Assignment: Return a copy of every line in the records that includes the word "capsule".

** Excerpted records follows **

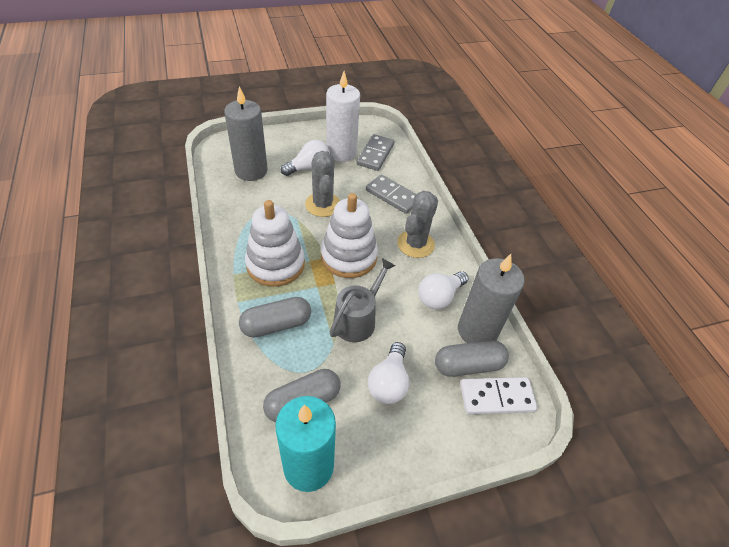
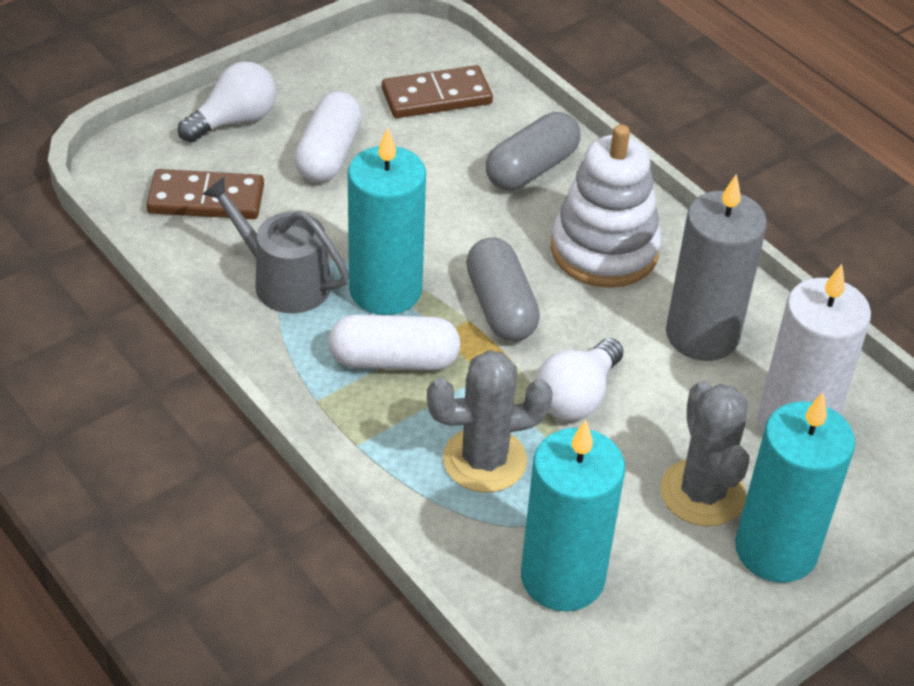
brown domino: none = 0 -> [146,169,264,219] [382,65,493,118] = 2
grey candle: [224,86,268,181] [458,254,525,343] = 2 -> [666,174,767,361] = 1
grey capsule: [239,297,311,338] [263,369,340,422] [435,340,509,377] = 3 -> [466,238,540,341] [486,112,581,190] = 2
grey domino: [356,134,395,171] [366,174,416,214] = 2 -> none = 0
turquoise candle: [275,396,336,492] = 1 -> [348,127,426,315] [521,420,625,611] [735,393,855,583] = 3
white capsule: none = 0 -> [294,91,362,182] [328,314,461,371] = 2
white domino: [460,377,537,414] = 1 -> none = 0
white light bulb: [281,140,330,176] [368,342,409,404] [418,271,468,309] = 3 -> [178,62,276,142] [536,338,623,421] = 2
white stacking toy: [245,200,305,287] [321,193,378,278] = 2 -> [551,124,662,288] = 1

** End of Excerpted records **

Expected answer:
grey capsule: [239,297,311,338] [263,369,340,422] [435,340,509,377] = 3 -> [466,238,540,341] [486,112,581,190] = 2
white capsule: none = 0 -> [294,91,362,182] [328,314,461,371] = 2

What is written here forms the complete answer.